BEGIN Source material
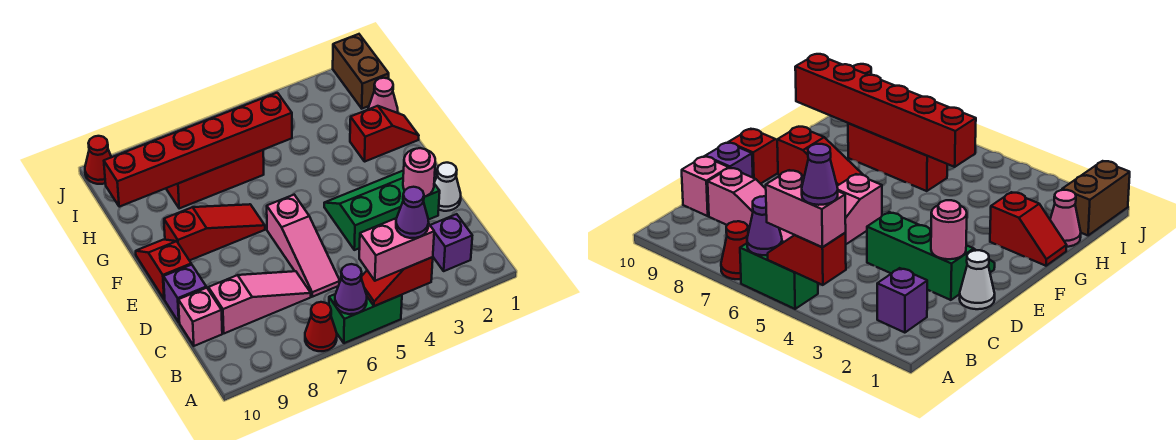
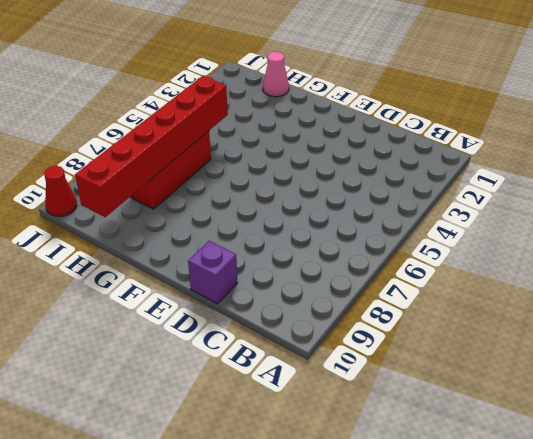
none -> green brick A5:A6 level 1
none -> red cone A7 level 1
none -> purple brick B2 level 1

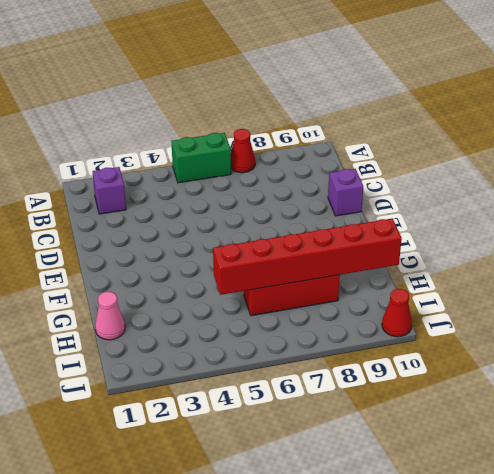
none -> pink slope C6:E6 level 1 top E
none -> pink slope C7:C9 level 1 top 9
none -> pink brick C10 level 1

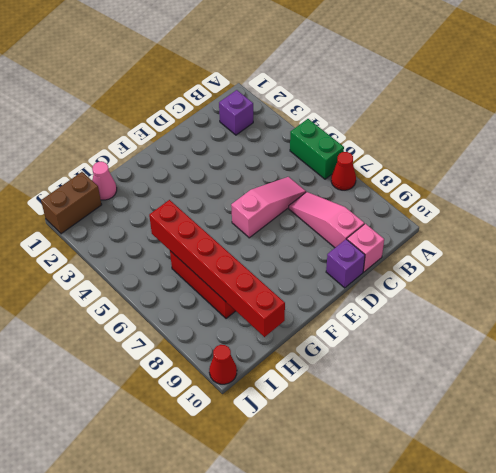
none -> white cone D1 level 1
none -> green slope D2:E4 level 1 top D
none -> red slope E10:F10 level 1 top E

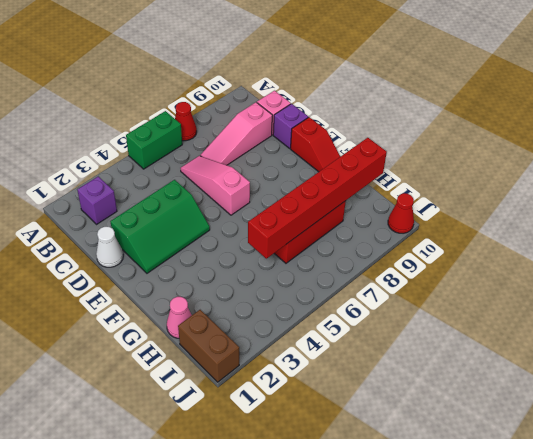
none -> red slope F7:F9 level 1 top 9
none -> red slope G1:G2 level 1 top 2
none -> red slope A4:A5 level 2 top 4

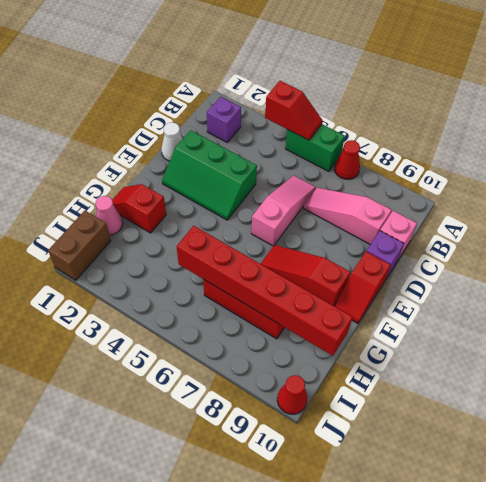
none -> purple cone A6 level 2
none -> pink round brick D2 level 2
none -> pink brick A4:A5 level 3

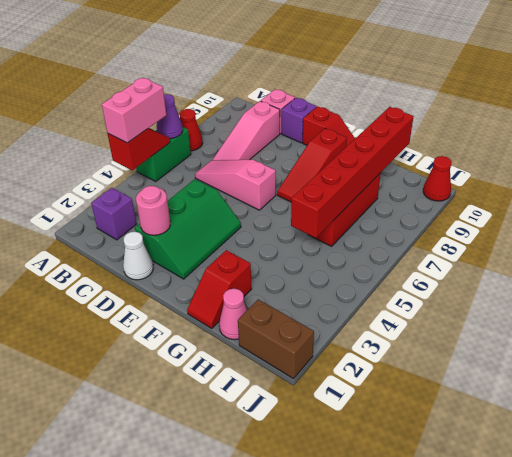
none -> purple cone A4 level 4

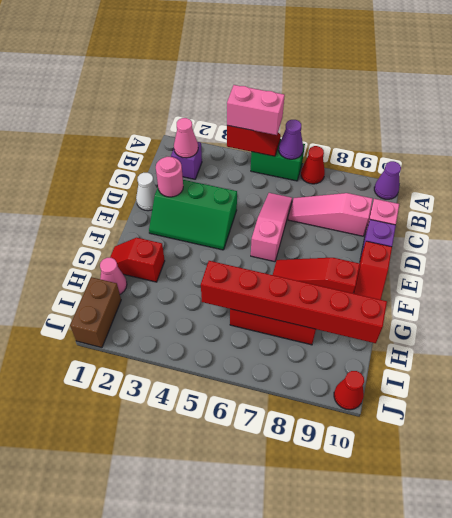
purple cone A10 level 1 -> purple cone A4 level 4
pink cone B2 level 2 -> none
END Source material
- Exercise
Count each line of the material that includes the string "cone", then give only the total.

- Exercise result
6